• Source data
---
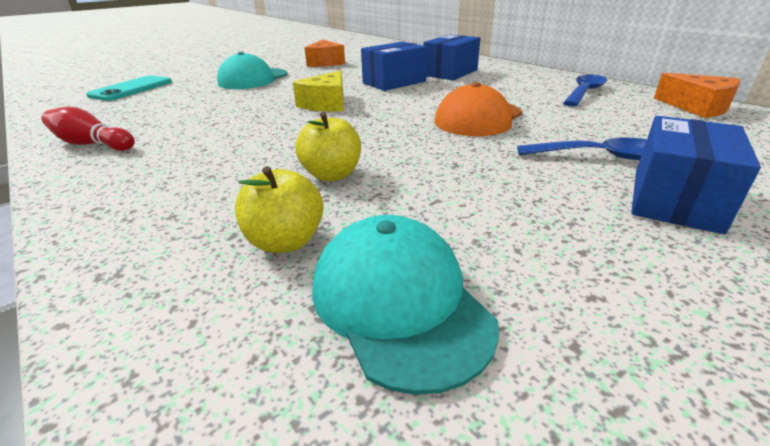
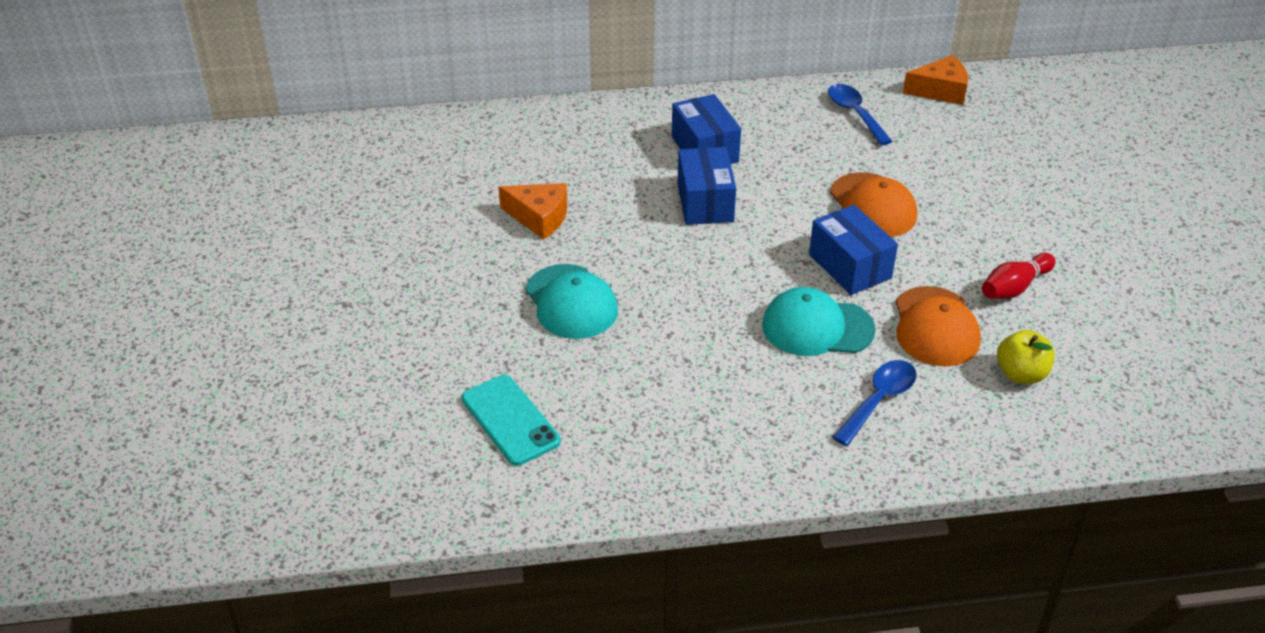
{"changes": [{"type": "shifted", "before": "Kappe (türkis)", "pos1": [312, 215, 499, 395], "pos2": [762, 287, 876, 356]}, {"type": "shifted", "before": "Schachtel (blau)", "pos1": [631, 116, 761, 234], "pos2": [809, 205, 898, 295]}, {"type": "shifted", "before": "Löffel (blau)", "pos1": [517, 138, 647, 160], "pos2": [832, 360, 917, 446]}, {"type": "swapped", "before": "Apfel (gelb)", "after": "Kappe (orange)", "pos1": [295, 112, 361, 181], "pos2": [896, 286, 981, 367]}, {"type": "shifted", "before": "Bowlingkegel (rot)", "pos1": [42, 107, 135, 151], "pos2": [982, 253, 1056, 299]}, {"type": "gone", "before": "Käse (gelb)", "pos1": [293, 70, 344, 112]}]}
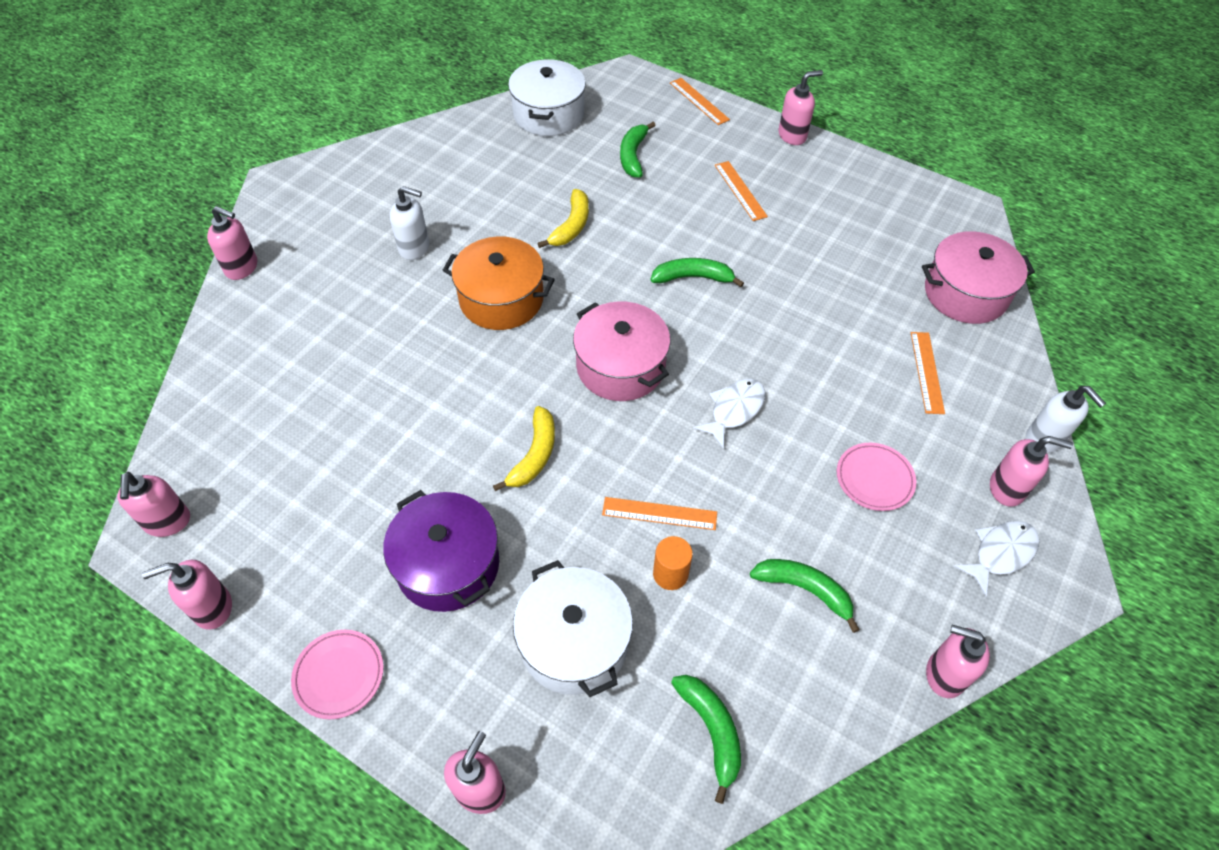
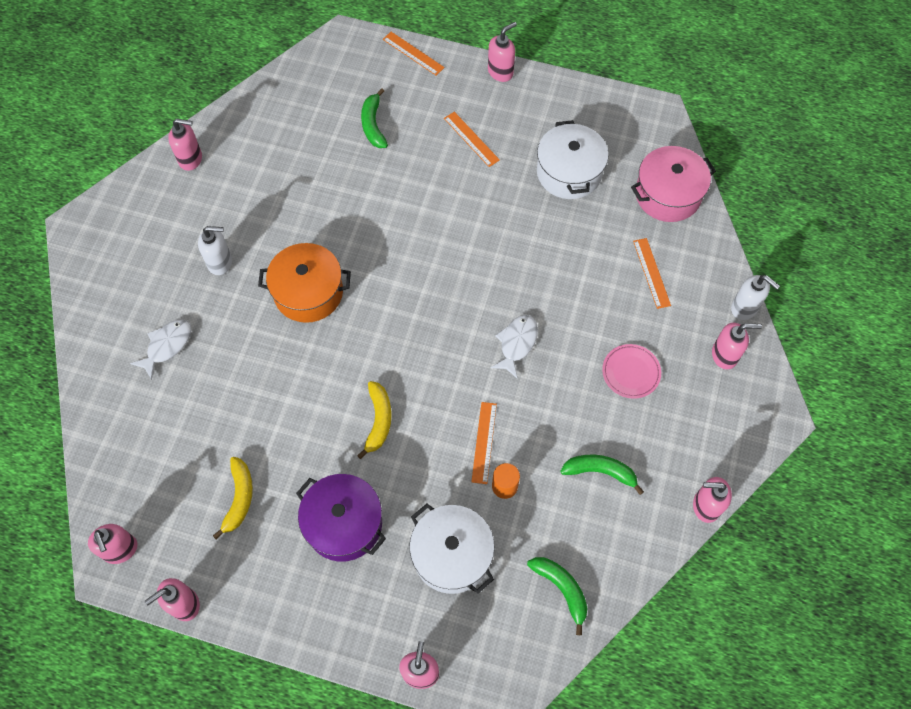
{"changes": [{"type": "shifted", "before": "Fisch (weiß)", "pos1": [953, 521, 1040, 597], "pos2": [130, 320, 191, 380]}, {"type": "shifted", "before": "Seifenspender (rosa)", "pos1": [207, 206, 257, 280], "pos2": [168, 118, 202, 171]}, {"type": "shifted", "before": "Banane (gelb)", "pos1": [537, 189, 589, 248], "pos2": [213, 457, 253, 539]}, {"type": "rotated", "before": "Lineal (orange)", "pos1": [602, 497, 717, 530], "pos2": [471, 402, 497, 484], "turn": -75}, {"type": "shifted", "before": "Kochtopf (weiß)", "pos1": [508, 59, 586, 136], "pos2": [537, 120, 609, 199]}, {"type": "gone", "before": "Teller (rosa)", "pos1": [291, 630, 384, 719]}, {"type": "gone", "before": "Kochtopf (rosa)", "pos1": [573, 301, 670, 401]}, {"type": "gone", "before": "Banane (grün)", "pos1": [651, 258, 744, 287]}]}
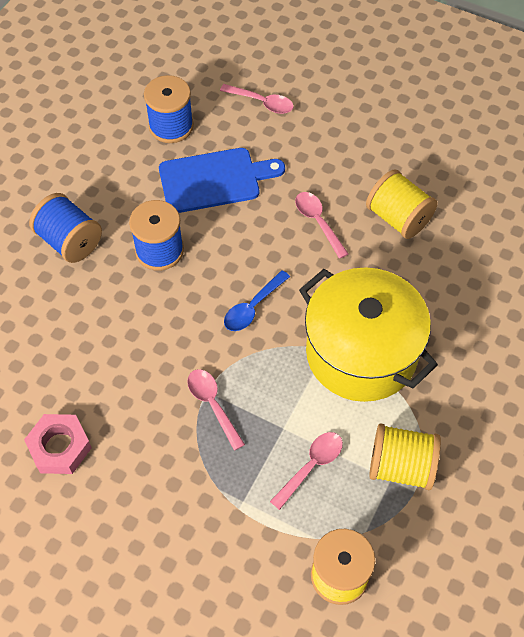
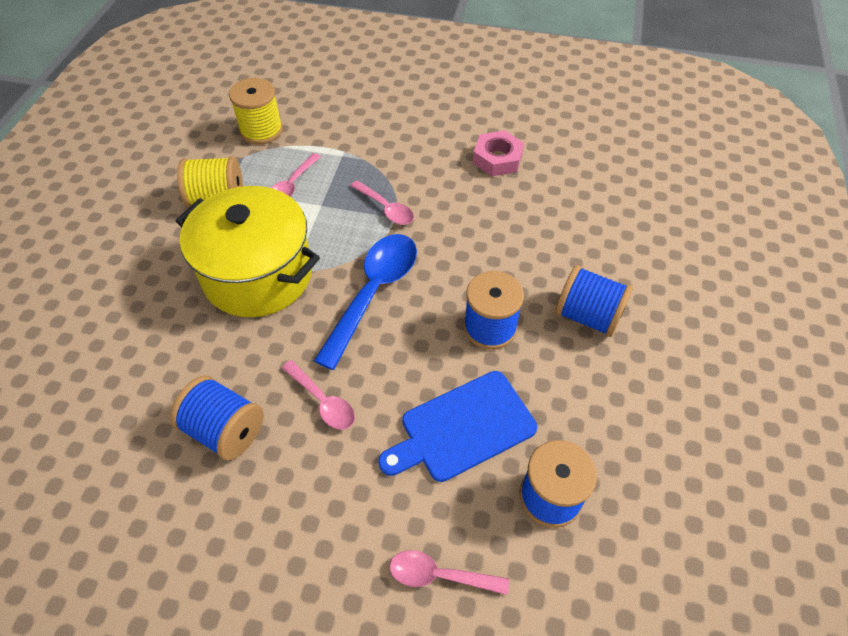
{"changes": [{"type": "repainted", "before": "Garnrolle (gelb)", "after": "Garnrolle (blau)", "pos1": [366, 169, 437, 239], "pos2": [170, 375, 264, 461]}, {"type": "scaled", "before": "Löffel (blau)", "pos1": [224, 270, 290, 331], "pos2": [314, 234, 417, 370], "scale": 1.84}]}
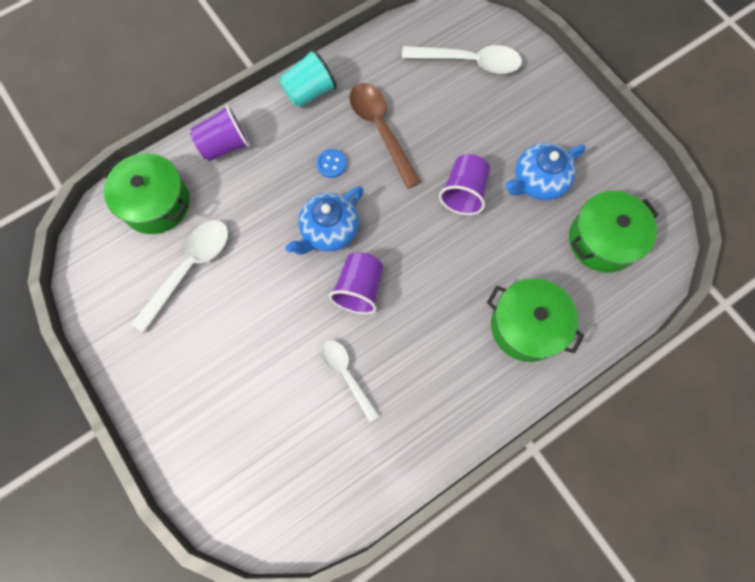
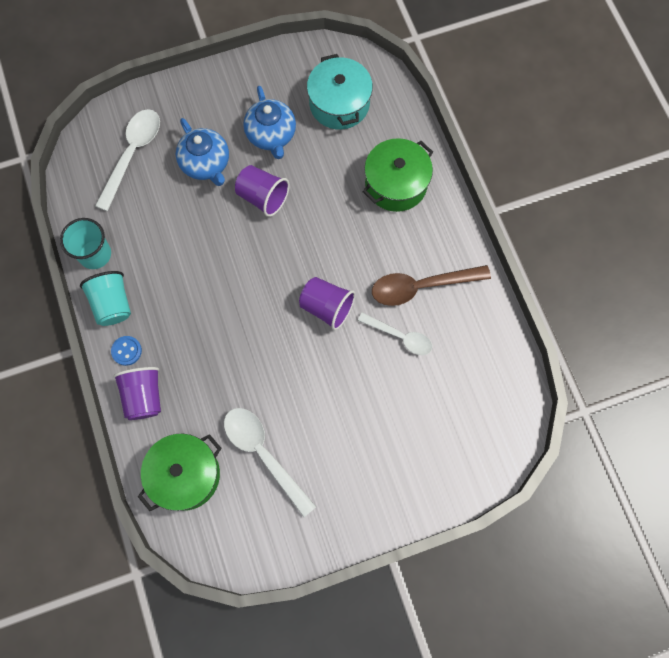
{"changes": [{"type": "new", "after": "Becher (türkis)", "pos2": [60, 218, 111, 269]}, {"type": "shifted", "before": "Knopf (blau)", "pos1": [316, 149, 347, 178], "pos2": [111, 336, 142, 366]}, {"type": "shifted", "before": "Teekanne (blau)", "pos1": [285, 186, 364, 255], "pos2": [176, 118, 229, 186]}, {"type": "repainted", "before": "Kochtopf (grün)", "after": "Kochtopf (türkis)", "pos1": [569, 191, 659, 273], "pos2": [307, 54, 373, 130]}, {"type": "rotated", "before": "Löffel (weiß)", "pos1": [321, 340, 379, 422], "pos2": [358, 313, 432, 355], "turn": -135}, {"type": "shifted", "before": "Löffel (braun)", "pos1": [349, 83, 421, 189], "pos2": [372, 265, 491, 306]}]}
---
• About this exercise
Give the data above again, exactly, with every picture removed.

• Answer to the problem
{"changes": [{"type": "shifted", "before": "Kappe (türkis)", "pos1": [312, 215, 499, 395], "pos2": [762, 287, 876, 356]}, {"type": "shifted", "before": "Schachtel (blau)", "pos1": [631, 116, 761, 234], "pos2": [809, 205, 898, 295]}, {"type": "shifted", "before": "Löffel (blau)", "pos1": [517, 138, 647, 160], "pos2": [832, 360, 917, 446]}, {"type": "swapped", "before": "Apfel (gelb)", "after": "Kappe (orange)", "pos1": [295, 112, 361, 181], "pos2": [896, 286, 981, 367]}, {"type": "shifted", "before": "Bowlingkegel (rot)", "pos1": [42, 107, 135, 151], "pos2": [982, 253, 1056, 299]}, {"type": "gone", "before": "Käse (gelb)", "pos1": [293, 70, 344, 112]}]}
{"changes": [{"type": "shifted", "before": "Fisch (weiß)", "pos1": [953, 521, 1040, 597], "pos2": [130, 320, 191, 380]}, {"type": "shifted", "before": "Seifenspender (rosa)", "pos1": [207, 206, 257, 280], "pos2": [168, 118, 202, 171]}, {"type": "shifted", "before": "Banane (gelb)", "pos1": [537, 189, 589, 248], "pos2": [213, 457, 253, 539]}, {"type": "rotated", "before": "Lineal (orange)", "pos1": [602, 497, 717, 530], "pos2": [471, 402, 497, 484], "turn": -75}, {"type": "shifted", "before": "Kochtopf (weiß)", "pos1": [508, 59, 586, 136], "pos2": [537, 120, 609, 199]}, {"type": "gone", "before": "Teller (rosa)", "pos1": [291, 630, 384, 719]}, {"type": "gone", "before": "Kochtopf (rosa)", "pos1": [573, 301, 670, 401]}, {"type": "gone", "before": "Banane (grün)", "pos1": [651, 258, 744, 287]}]}
{"changes": [{"type": "repainted", "before": "Garnrolle (gelb)", "after": "Garnrolle (blau)", "pos1": [366, 169, 437, 239], "pos2": [170, 375, 264, 461]}, {"type": "scaled", "before": "Löffel (blau)", "pos1": [224, 270, 290, 331], "pos2": [314, 234, 417, 370], "scale": 1.84}]}
{"changes": [{"type": "new", "after": "Becher (türkis)", "pos2": [60, 218, 111, 269]}, {"type": "shifted", "before": "Knopf (blau)", "pos1": [316, 149, 347, 178], "pos2": [111, 336, 142, 366]}, {"type": "shifted", "before": "Teekanne (blau)", "pos1": [285, 186, 364, 255], "pos2": [176, 118, 229, 186]}, {"type": "repainted", "before": "Kochtopf (grün)", "after": "Kochtopf (türkis)", "pos1": [569, 191, 659, 273], "pos2": [307, 54, 373, 130]}, {"type": "rotated", "before": "Löffel (weiß)", "pos1": [321, 340, 379, 422], "pos2": [358, 313, 432, 355], "turn": -135}, {"type": "shifted", "before": "Löffel (braun)", "pos1": [349, 83, 421, 189], "pos2": [372, 265, 491, 306]}]}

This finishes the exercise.